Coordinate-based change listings
***
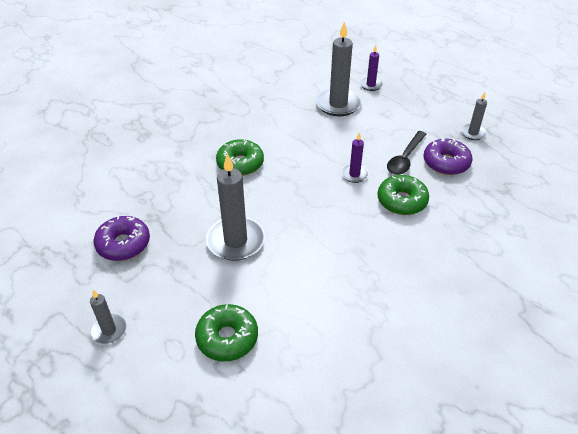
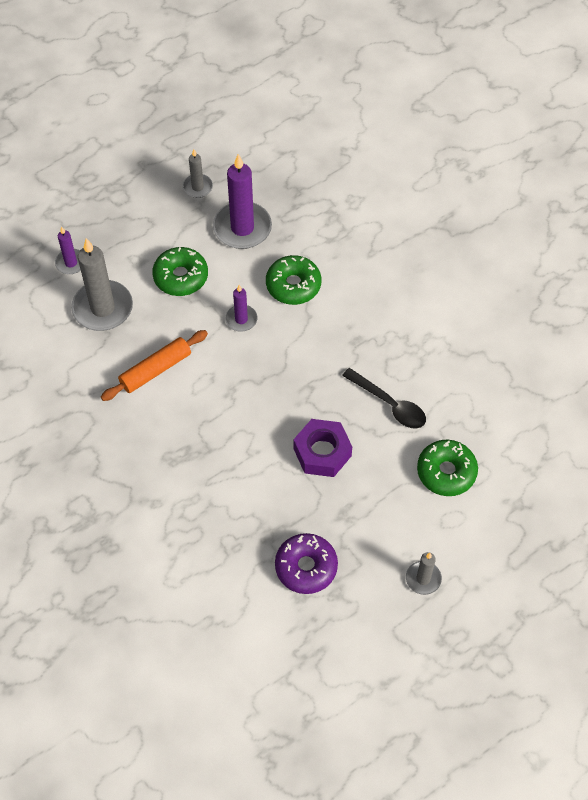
camera: 80 degrees left, 15 degrees up
(235, 241) = (322, 452): grey candle -> purple nut
(240, 163) = (194, 434): green donut -> green donut (181, 277)
(292, 136) = (156, 370): none -> orange rolling pin
(405, 158) = (225, 264): black spoon -> black spoon (389, 404)
(446, 163) = (242, 228): purple donut -> purple candle

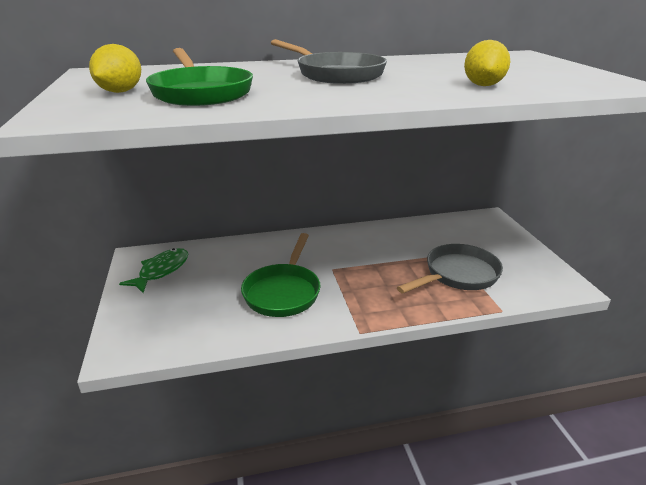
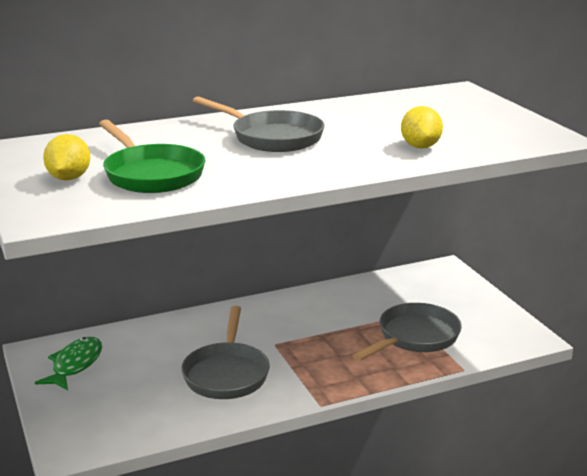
camera: 10 degrees left, 5 degrees down
(283, 292) = (226, 373): green pan -> grey pan

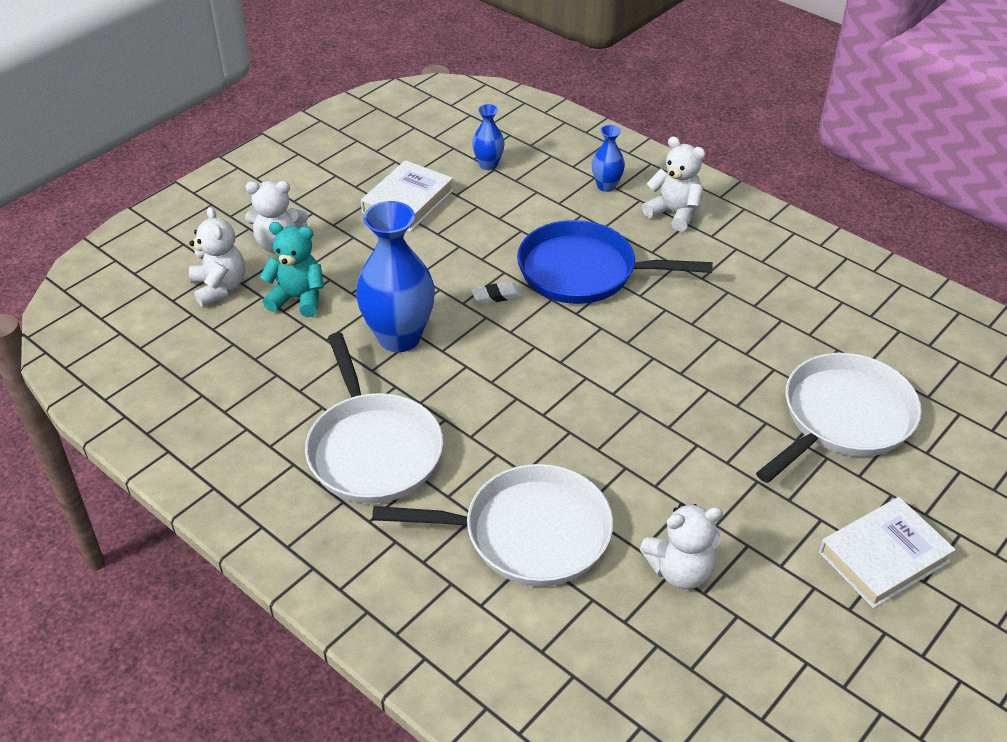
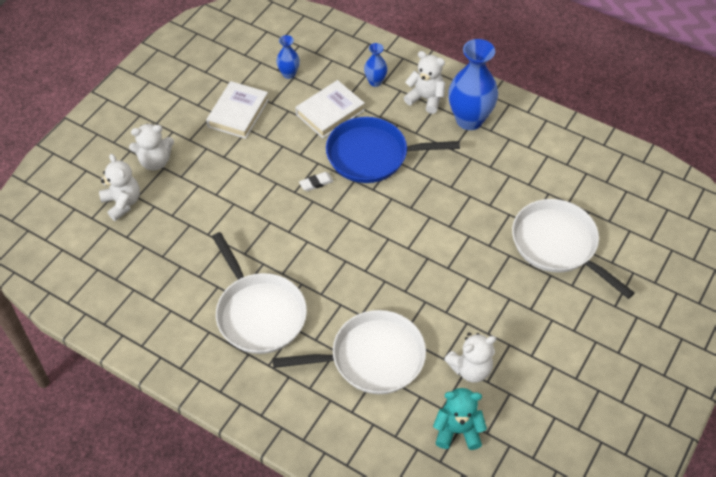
camera: 10 degrees left, 10 degrees up
(298, 298) = (180, 204): turquoise teddy bear -> turquoise teddy bear (457, 430)
(399, 337) = (257, 225): blue vase -> blue vase (469, 120)
(843, 418) = (557, 244): white pan -> white pan turned 75 degrees counterclockwise
(883, 557) = (592, 340): white book -> white book (330, 112)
***
# Task brief
A faithful, word-for-word version of the records above is needed, with no images in it.

# Task result
camera: 80 degrees left, 15 degrees up
(235, 241) = (322, 452): grey candle -> purple nut
(240, 163) = (194, 434): green donut -> green donut (181, 277)
(292, 136) = (156, 370): none -> orange rolling pin
(405, 158) = (225, 264): black spoon -> black spoon (389, 404)
(446, 163) = (242, 228): purple donut -> purple candle

camera: 10 degrees left, 5 degrees down
(283, 292) = (226, 373): green pan -> grey pan

camera: 10 degrees left, 10 degrees up
(298, 298) = (180, 204): turquoise teddy bear -> turquoise teddy bear (457, 430)
(399, 337) = (257, 225): blue vase -> blue vase (469, 120)
(843, 418) = (557, 244): white pan -> white pan turned 75 degrees counterclockwise
(883, 557) = (592, 340): white book -> white book (330, 112)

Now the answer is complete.